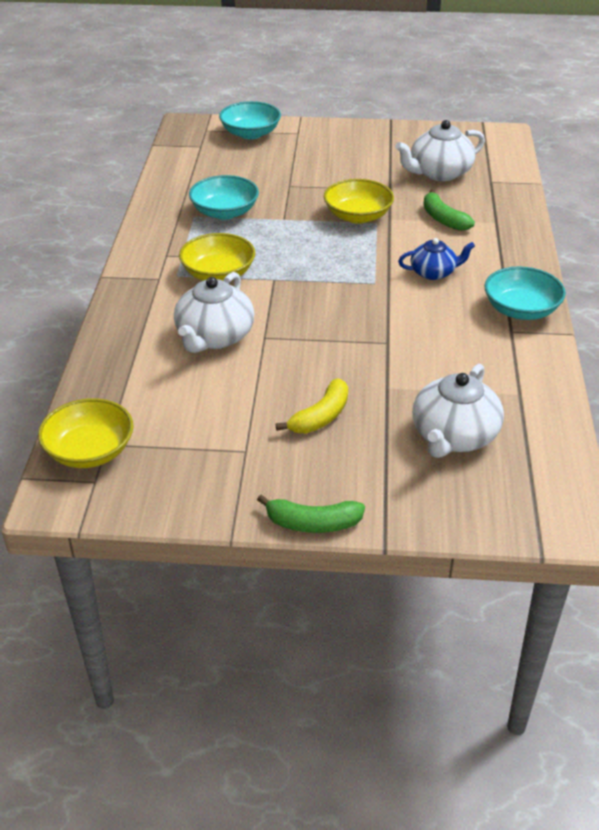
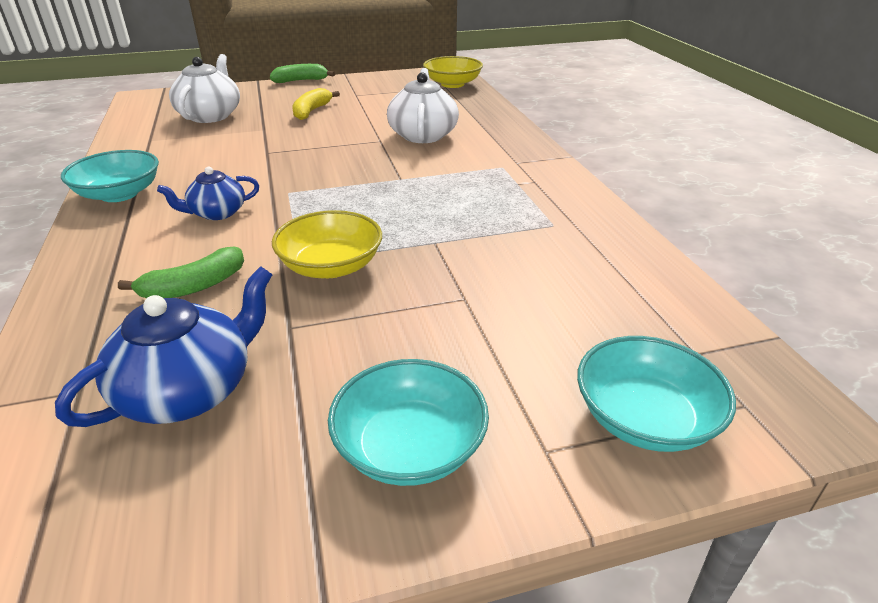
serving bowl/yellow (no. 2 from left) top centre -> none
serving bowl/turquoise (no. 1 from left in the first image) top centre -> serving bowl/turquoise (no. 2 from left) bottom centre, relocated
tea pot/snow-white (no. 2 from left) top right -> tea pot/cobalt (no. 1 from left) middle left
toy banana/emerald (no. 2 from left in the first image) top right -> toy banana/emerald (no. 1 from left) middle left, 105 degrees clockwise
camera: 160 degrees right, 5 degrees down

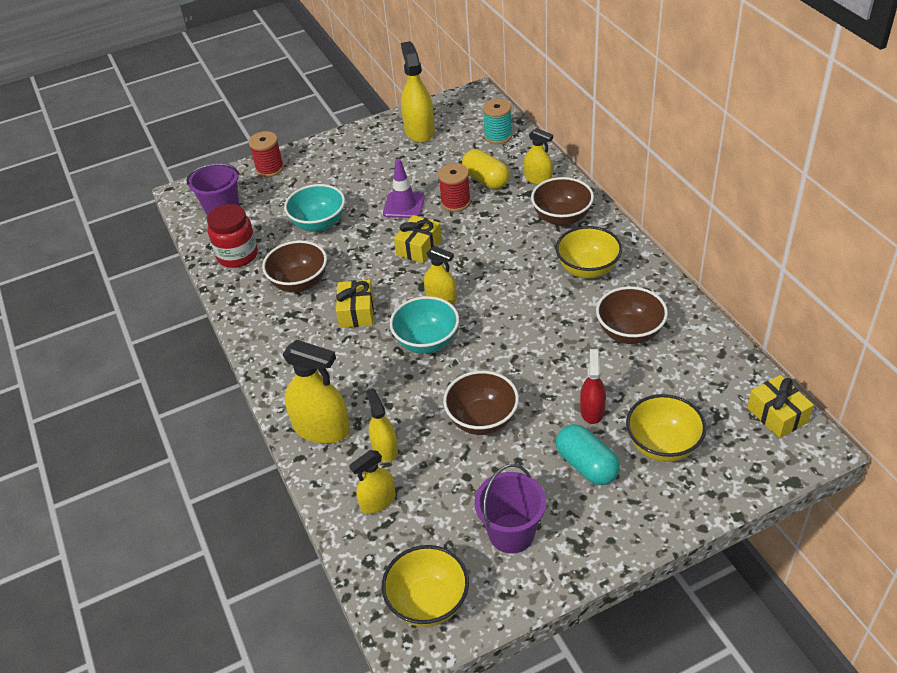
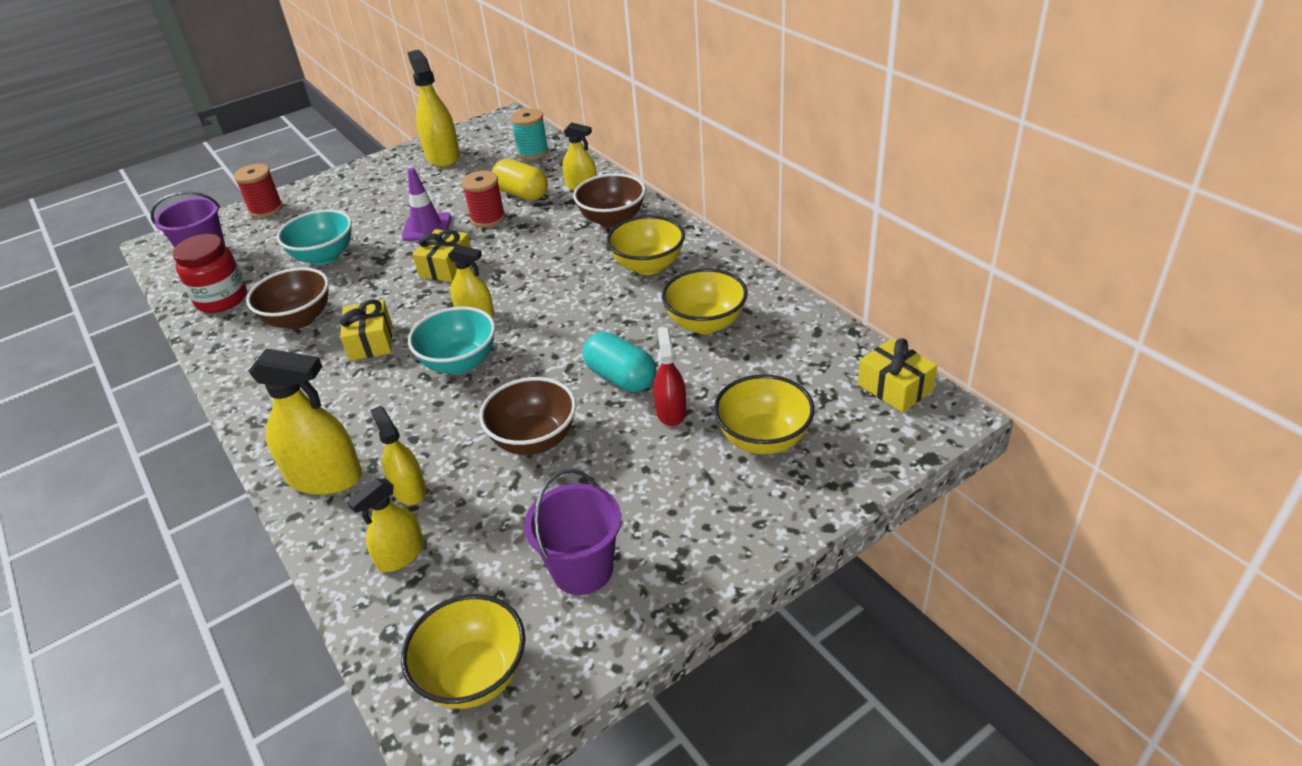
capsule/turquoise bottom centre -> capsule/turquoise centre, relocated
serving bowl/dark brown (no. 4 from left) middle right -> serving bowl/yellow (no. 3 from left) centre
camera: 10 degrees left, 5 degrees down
▬▬▬
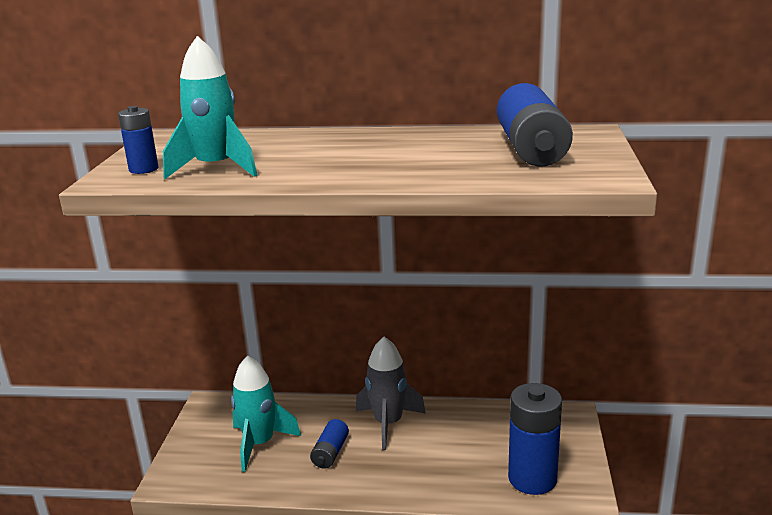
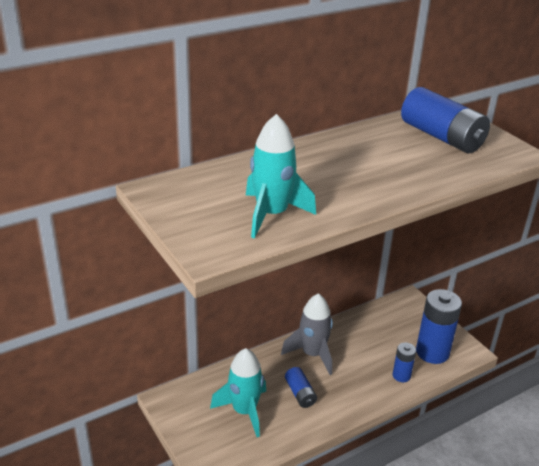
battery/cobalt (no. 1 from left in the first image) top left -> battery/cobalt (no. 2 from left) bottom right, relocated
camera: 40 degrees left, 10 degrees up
▬▬▬
▶ Action item: Write down again, exactly as given, only the lines above that fall from the line with "serving bowl/yellow (no. 2" to the line with "toy banana/emerald (no. 2", inclusive.

▶ Answer to this exercise:
serving bowl/yellow (no. 2 from left) top centre -> none
serving bowl/turquoise (no. 1 from left in the first image) top centre -> serving bowl/turquoise (no. 2 from left) bottom centre, relocated
tea pot/snow-white (no. 2 from left) top right -> tea pot/cobalt (no. 1 from left) middle left
toy banana/emerald (no. 2 from left in the first image) top right -> toy banana/emerald (no. 1 from left) middle left, 105 degrees clockwise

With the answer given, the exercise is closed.